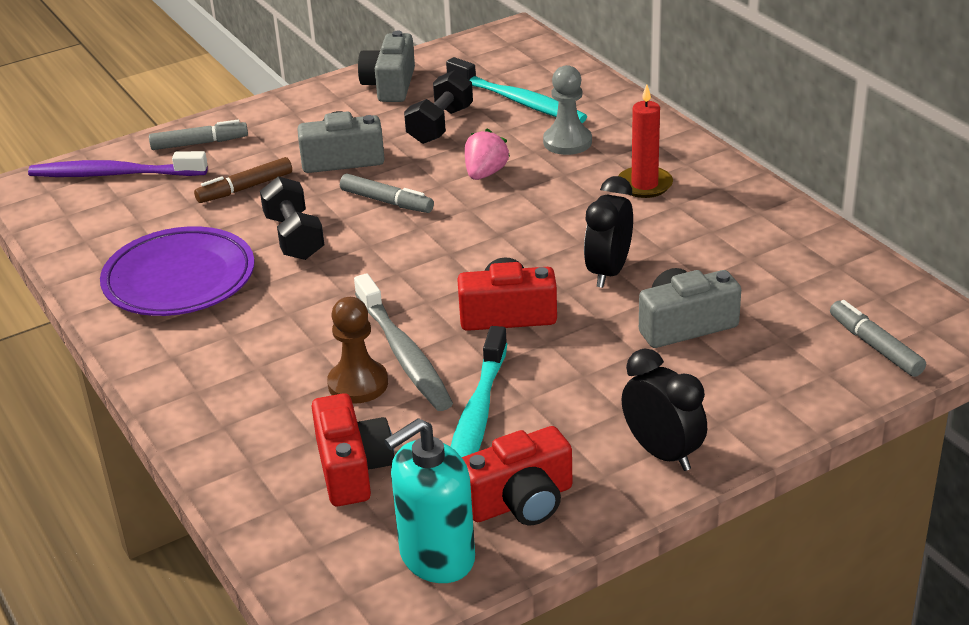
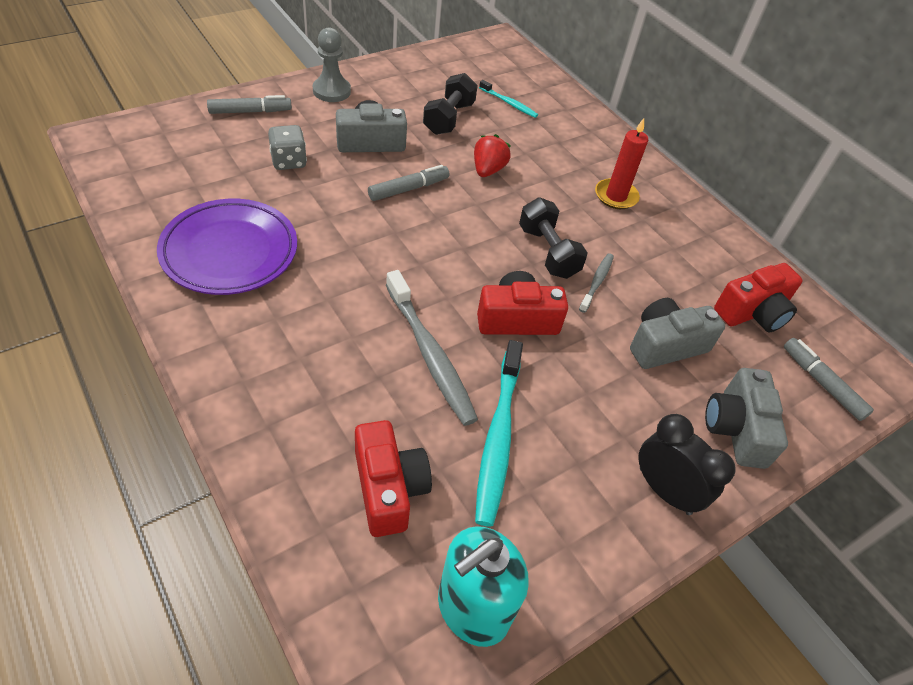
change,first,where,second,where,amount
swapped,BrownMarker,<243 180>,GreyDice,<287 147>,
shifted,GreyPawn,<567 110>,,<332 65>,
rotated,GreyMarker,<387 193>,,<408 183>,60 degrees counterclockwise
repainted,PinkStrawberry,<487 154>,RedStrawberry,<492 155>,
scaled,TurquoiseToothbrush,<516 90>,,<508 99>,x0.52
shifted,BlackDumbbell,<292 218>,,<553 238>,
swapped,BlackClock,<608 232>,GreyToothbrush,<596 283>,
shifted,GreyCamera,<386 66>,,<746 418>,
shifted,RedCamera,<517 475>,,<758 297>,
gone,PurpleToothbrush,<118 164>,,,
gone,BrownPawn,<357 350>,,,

— Exercise brief —
Where a line of the listing holds "gone", show that line.

— Response below —
gone,PurpleToothbrush,<118 164>,,,
gone,BrownPawn,<357 350>,,,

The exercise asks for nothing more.